● PROBLEM:
Each line of the data must reappear exactly in your answer, with no images included.

(Object tracking data)
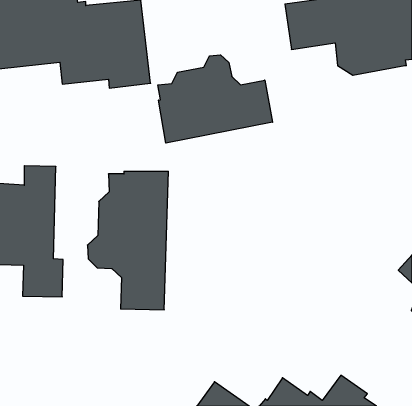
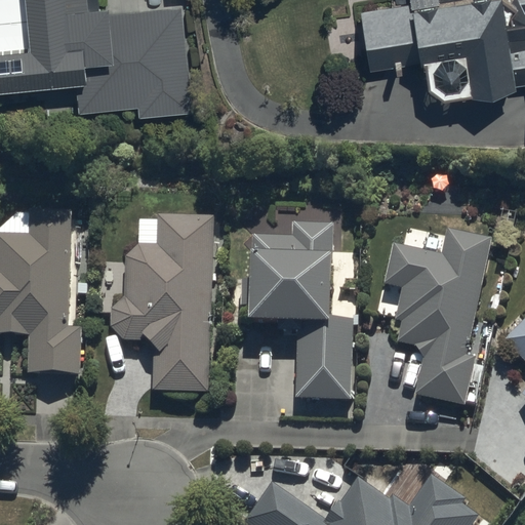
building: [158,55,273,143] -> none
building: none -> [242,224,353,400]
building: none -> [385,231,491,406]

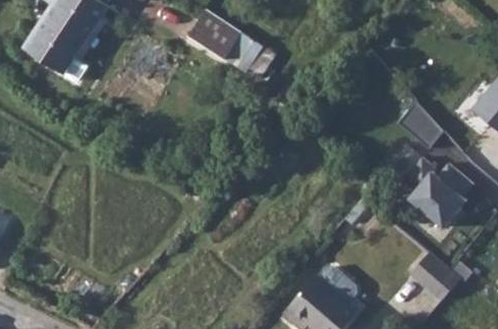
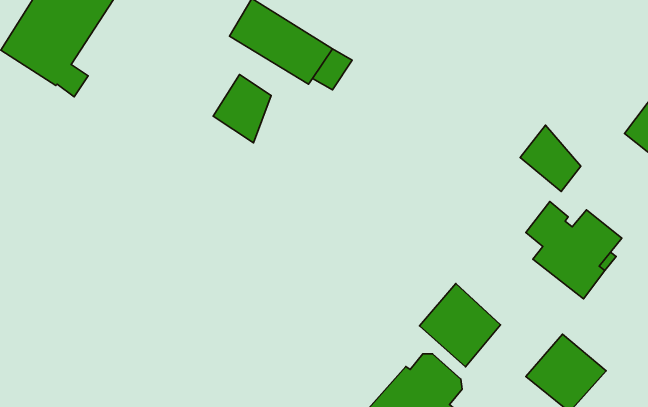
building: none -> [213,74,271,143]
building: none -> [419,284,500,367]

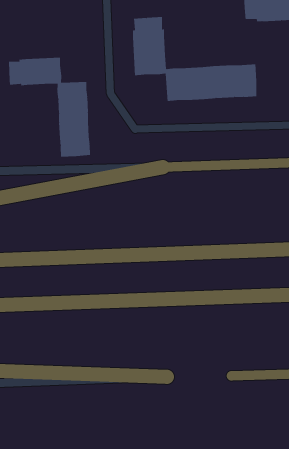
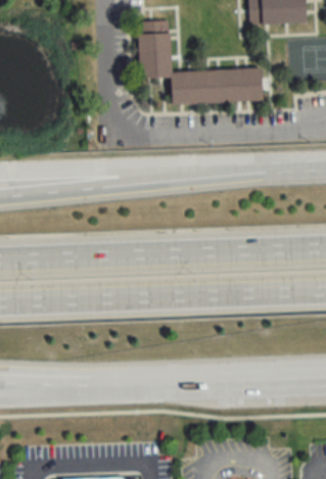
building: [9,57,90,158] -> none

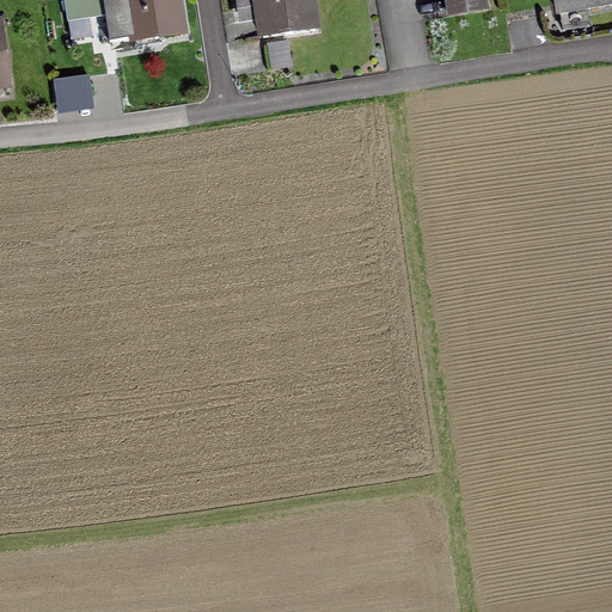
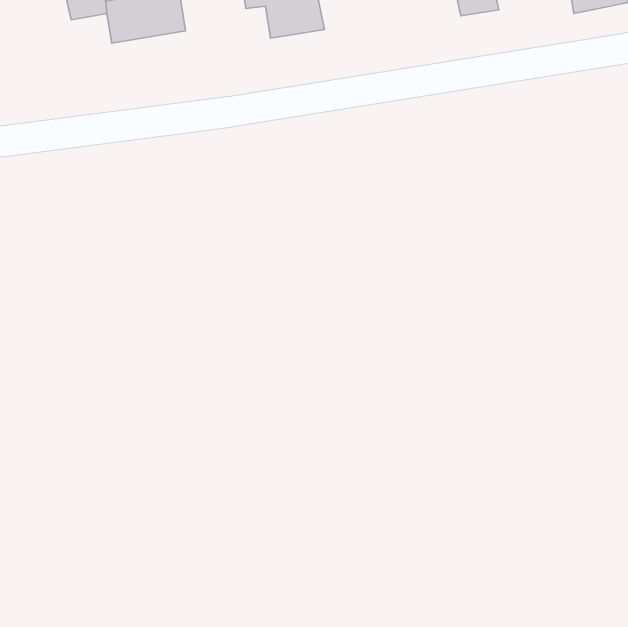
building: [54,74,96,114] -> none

● SOLVED PROBLEM:
building: [158,55,273,143] -> none
building: none -> [242,224,353,400]
building: none -> [385,231,491,406]

building: none -> [213,74,271,143]
building: none -> [419,284,500,367]

building: [9,57,90,158] -> none

building: [54,74,96,114] -> none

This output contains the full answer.